**Assignment:**
What you return must be an exact copy of the lines in the listing below between the line holding "black headphones: 2 -> 1" and the line holding "green ruler: 1 -> 2", inclusive, and nothing more.

═════ Extracted entries

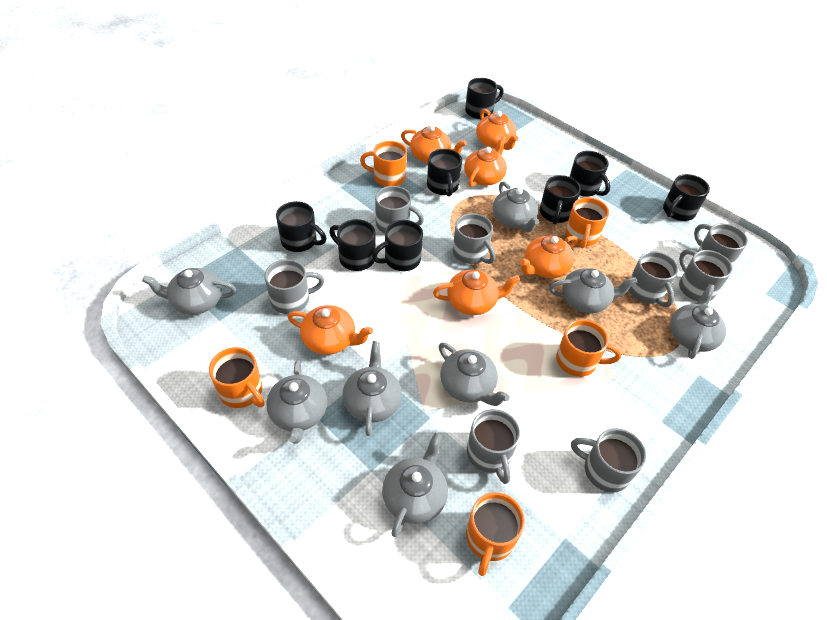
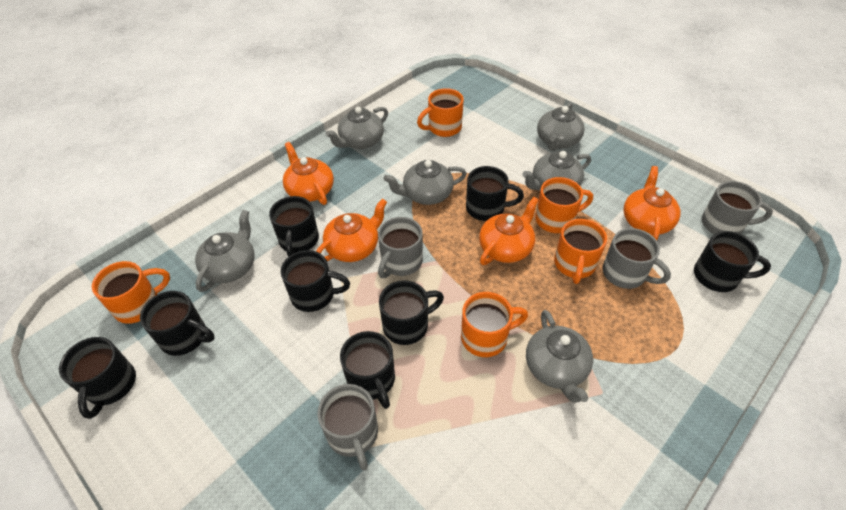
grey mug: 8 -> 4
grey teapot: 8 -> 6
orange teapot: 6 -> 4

══════════
═════ Extracted entries

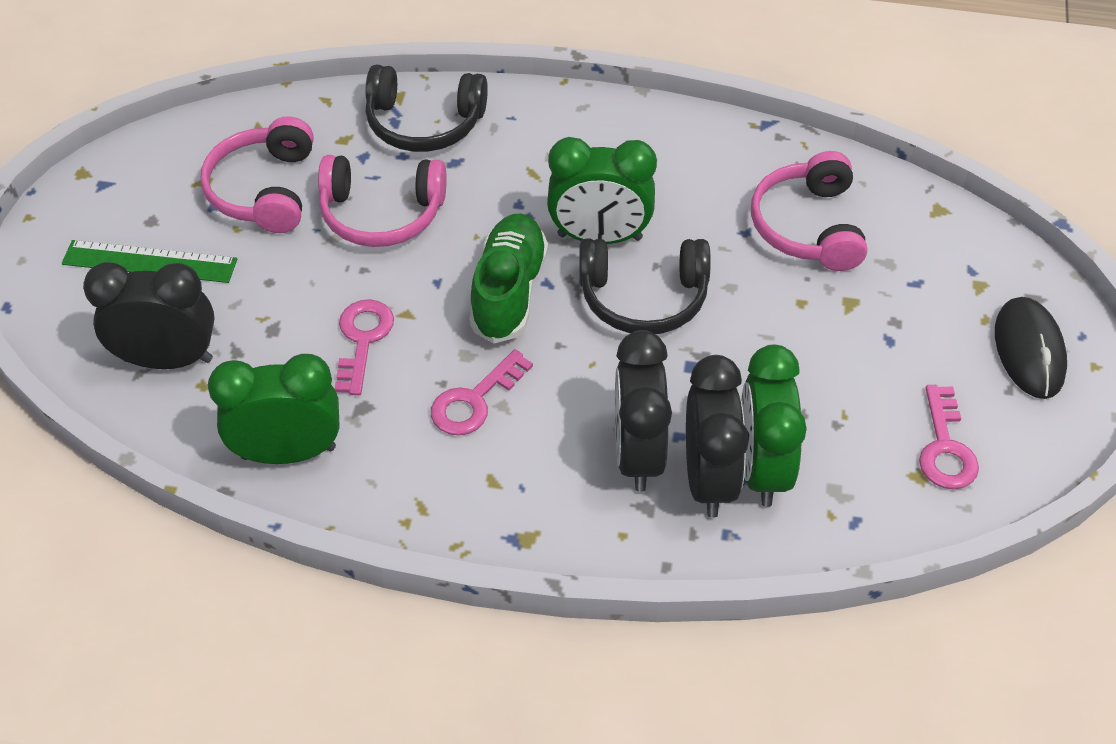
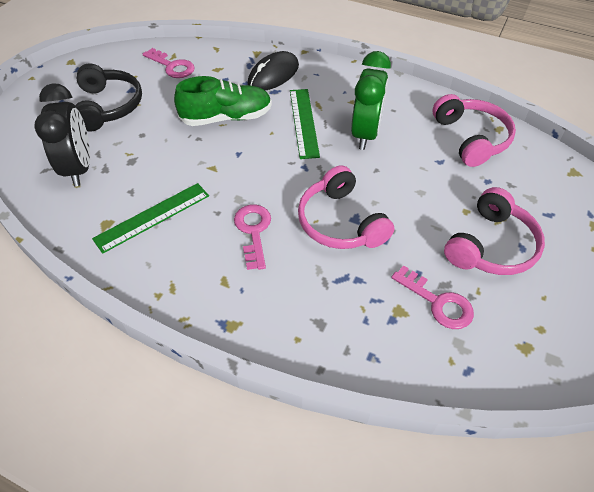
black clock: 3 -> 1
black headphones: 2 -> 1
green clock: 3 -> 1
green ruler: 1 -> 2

══════════

**Answer:**
black headphones: 2 -> 1
green clock: 3 -> 1
green ruler: 1 -> 2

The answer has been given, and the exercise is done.